_Provided entries_

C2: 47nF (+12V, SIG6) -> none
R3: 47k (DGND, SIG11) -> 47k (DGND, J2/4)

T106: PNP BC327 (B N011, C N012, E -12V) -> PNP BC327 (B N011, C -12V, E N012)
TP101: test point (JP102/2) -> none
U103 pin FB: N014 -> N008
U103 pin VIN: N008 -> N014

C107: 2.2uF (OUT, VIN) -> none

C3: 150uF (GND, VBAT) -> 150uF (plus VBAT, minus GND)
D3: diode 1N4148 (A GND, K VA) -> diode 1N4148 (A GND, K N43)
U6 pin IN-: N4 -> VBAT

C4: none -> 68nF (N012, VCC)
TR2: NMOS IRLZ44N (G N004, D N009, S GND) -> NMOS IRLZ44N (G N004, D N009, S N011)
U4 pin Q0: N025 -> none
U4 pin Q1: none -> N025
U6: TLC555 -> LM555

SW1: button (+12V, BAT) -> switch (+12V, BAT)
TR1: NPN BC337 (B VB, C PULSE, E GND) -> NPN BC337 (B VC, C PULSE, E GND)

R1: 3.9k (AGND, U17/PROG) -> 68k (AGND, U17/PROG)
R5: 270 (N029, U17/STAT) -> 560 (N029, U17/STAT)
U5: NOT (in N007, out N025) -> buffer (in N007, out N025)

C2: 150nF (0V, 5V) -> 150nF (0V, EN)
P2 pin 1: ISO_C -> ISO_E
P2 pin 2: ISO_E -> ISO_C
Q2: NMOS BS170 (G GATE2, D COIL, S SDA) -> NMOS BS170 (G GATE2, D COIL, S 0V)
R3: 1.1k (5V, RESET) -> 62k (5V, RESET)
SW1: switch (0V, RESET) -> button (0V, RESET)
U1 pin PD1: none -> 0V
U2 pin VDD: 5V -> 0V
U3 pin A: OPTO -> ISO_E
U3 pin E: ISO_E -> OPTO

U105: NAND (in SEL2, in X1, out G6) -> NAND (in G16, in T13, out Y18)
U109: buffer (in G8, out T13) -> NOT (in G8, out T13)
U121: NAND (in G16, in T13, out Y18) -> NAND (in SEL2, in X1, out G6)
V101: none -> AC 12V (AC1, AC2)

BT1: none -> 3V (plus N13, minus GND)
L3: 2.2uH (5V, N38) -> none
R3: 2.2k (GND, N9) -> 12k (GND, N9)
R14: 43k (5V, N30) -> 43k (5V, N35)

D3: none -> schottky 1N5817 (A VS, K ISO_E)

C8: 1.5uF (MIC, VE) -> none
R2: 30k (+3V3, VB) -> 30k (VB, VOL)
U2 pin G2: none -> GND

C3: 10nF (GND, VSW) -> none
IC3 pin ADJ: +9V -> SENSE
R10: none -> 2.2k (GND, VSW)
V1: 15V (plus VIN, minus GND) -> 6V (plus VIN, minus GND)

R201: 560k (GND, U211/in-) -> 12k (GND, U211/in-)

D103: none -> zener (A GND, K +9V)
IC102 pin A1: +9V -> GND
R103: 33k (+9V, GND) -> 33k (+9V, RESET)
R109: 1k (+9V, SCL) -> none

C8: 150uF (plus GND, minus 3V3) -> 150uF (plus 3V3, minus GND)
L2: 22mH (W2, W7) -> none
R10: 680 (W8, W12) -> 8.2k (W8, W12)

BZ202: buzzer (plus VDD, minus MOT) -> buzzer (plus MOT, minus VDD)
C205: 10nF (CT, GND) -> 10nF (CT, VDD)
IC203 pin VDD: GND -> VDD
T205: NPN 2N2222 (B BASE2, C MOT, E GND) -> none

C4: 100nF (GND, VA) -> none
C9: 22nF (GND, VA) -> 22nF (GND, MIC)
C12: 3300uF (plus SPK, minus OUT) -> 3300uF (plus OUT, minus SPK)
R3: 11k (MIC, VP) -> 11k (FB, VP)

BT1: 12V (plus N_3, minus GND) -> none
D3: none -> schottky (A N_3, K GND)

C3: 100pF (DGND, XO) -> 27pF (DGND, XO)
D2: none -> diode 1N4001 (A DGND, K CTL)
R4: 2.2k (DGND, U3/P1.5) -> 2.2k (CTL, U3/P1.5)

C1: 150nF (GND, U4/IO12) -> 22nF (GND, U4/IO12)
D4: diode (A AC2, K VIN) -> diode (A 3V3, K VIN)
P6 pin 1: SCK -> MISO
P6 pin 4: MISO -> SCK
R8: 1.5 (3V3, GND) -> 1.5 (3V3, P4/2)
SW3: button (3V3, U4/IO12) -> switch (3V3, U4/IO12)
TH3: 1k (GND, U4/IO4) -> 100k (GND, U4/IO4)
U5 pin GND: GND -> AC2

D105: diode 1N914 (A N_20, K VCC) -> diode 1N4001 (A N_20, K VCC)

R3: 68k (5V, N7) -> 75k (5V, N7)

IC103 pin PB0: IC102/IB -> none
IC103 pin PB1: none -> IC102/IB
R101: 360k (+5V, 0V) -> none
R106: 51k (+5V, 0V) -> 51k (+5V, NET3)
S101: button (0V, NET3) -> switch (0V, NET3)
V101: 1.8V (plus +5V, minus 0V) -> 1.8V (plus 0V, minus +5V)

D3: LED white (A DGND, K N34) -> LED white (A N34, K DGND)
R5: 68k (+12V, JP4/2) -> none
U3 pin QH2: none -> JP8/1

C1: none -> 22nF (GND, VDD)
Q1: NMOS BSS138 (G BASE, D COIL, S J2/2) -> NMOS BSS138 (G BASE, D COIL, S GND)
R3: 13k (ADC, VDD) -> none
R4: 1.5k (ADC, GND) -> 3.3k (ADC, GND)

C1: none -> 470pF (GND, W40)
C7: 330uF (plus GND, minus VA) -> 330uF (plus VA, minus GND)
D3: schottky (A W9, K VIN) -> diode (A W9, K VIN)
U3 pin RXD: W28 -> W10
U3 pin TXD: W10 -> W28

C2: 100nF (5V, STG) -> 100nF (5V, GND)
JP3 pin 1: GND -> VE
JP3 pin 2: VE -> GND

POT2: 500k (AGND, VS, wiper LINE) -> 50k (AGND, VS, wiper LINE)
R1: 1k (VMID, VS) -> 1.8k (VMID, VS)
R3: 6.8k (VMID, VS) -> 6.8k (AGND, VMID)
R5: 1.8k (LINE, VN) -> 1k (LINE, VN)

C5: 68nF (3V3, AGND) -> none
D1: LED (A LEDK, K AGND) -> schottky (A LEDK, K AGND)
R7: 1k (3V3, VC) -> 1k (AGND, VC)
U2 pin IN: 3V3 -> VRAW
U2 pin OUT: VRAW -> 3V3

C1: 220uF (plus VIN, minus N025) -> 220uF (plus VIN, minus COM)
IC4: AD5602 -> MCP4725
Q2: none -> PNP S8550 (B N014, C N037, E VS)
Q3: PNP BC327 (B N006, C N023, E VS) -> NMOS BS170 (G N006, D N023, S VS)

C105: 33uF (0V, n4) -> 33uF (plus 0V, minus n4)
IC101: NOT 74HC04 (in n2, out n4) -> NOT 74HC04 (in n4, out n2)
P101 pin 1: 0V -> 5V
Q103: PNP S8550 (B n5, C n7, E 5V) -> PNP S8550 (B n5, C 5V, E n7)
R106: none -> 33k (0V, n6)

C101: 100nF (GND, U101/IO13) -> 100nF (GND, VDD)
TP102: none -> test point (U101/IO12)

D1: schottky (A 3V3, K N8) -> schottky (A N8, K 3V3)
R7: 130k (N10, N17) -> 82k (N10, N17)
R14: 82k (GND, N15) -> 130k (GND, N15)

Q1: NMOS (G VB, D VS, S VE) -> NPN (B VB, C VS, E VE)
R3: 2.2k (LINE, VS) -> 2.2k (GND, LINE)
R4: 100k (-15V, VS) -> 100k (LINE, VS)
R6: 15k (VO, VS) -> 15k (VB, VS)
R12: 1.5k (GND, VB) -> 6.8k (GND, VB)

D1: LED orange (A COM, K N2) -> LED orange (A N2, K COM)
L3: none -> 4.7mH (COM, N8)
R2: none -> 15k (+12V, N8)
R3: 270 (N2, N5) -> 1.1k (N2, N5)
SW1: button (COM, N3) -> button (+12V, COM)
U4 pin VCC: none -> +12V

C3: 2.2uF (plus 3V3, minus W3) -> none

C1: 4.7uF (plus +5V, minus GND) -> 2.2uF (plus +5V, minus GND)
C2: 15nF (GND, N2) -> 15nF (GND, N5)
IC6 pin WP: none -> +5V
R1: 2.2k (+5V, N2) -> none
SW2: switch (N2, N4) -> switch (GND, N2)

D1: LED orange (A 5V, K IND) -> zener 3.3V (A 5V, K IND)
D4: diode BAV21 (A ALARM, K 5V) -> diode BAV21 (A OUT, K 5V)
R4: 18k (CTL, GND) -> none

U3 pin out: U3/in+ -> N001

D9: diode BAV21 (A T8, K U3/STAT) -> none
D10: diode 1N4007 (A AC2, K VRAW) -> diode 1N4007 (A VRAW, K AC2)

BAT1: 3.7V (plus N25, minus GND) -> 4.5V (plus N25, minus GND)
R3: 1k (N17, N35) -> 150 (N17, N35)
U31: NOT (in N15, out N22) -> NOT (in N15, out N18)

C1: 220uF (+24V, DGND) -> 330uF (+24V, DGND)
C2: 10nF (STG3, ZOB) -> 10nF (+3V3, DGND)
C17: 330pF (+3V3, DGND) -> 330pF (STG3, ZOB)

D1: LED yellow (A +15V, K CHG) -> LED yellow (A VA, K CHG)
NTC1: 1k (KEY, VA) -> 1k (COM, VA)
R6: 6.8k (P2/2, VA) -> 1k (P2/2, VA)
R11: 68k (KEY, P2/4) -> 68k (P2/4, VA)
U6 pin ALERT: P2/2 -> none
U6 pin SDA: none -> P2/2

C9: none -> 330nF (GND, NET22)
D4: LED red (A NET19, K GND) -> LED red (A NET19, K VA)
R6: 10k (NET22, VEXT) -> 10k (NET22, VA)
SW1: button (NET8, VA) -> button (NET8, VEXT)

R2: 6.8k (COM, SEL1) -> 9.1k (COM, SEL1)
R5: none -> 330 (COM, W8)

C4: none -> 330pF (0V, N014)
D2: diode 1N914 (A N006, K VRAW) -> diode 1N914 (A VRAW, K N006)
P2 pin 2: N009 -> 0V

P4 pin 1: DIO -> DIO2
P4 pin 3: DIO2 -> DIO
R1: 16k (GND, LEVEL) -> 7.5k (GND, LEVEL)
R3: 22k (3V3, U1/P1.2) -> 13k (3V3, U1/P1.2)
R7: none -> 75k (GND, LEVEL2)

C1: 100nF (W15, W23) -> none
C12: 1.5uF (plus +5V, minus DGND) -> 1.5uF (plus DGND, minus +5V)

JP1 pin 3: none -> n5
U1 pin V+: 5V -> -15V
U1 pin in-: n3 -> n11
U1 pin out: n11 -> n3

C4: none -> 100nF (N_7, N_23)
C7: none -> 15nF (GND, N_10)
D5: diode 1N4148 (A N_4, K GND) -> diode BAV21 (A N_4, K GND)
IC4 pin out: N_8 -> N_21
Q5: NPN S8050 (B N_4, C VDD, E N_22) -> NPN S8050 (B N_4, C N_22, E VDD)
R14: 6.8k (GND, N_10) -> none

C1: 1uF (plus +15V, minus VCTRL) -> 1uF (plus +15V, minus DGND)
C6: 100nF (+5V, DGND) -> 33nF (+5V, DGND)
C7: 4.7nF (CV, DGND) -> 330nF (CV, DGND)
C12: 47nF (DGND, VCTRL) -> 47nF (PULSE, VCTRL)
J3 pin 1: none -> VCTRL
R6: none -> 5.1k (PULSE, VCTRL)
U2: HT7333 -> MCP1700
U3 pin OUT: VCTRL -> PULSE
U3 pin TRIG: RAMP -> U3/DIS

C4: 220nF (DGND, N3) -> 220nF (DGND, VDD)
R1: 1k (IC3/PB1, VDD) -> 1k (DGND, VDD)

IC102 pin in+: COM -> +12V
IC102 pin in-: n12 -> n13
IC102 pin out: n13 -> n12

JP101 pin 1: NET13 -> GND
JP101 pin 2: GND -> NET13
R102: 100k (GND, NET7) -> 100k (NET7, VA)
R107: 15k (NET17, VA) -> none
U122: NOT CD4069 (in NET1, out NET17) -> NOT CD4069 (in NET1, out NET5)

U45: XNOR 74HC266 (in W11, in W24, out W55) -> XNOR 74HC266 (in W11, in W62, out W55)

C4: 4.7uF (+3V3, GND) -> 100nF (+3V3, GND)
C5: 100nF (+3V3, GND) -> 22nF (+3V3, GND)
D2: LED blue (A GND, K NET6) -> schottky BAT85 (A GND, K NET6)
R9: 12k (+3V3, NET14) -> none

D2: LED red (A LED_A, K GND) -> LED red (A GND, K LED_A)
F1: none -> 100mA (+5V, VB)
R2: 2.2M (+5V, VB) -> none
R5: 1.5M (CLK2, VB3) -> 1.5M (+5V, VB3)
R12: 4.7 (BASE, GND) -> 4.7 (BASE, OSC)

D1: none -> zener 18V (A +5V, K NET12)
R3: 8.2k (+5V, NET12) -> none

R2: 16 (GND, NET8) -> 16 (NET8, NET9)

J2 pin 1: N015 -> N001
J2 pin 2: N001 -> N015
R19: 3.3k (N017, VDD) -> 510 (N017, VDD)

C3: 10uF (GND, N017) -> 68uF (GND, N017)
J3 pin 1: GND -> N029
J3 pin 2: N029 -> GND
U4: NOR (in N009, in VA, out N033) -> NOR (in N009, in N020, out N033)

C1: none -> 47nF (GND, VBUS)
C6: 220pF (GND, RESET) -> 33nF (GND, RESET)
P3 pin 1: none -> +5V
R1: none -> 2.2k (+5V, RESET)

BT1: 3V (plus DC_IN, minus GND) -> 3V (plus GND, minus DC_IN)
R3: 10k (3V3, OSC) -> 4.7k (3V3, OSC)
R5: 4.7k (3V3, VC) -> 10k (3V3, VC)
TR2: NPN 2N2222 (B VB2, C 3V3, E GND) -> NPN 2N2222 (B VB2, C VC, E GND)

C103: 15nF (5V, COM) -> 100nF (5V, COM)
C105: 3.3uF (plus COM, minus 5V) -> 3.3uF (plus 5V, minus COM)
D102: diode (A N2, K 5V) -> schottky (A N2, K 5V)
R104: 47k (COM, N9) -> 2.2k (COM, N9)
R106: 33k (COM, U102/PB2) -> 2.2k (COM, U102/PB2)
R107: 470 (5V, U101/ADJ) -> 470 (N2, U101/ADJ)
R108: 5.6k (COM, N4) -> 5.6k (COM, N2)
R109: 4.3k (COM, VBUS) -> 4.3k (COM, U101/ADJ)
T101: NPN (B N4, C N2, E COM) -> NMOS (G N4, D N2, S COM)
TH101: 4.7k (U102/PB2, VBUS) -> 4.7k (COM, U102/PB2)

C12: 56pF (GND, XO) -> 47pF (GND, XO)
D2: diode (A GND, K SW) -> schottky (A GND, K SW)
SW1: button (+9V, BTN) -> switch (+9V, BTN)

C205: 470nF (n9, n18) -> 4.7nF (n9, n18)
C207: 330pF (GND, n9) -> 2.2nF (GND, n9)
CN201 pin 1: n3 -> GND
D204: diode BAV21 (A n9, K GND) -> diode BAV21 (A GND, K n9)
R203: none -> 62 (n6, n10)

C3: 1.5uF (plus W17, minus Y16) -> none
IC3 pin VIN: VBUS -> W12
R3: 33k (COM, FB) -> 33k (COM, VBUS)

_Activity_
After locating the line holding "TH3: 1k (GND, U4/IO4) -> 100k (GND, U4/IO4)" above, output exactly that line and every line after it through the line holding "R5: 68k (+12V, JP4/2) -> none". Include nothing else.

_Solution_
TH3: 1k (GND, U4/IO4) -> 100k (GND, U4/IO4)
U5 pin GND: GND -> AC2

D105: diode 1N914 (A N_20, K VCC) -> diode 1N4001 (A N_20, K VCC)

R3: 68k (5V, N7) -> 75k (5V, N7)

IC103 pin PB0: IC102/IB -> none
IC103 pin PB1: none -> IC102/IB
R101: 360k (+5V, 0V) -> none
R106: 51k (+5V, 0V) -> 51k (+5V, NET3)
S101: button (0V, NET3) -> switch (0V, NET3)
V101: 1.8V (plus +5V, minus 0V) -> 1.8V (plus 0V, minus +5V)

D3: LED white (A DGND, K N34) -> LED white (A N34, K DGND)
R5: 68k (+12V, JP4/2) -> none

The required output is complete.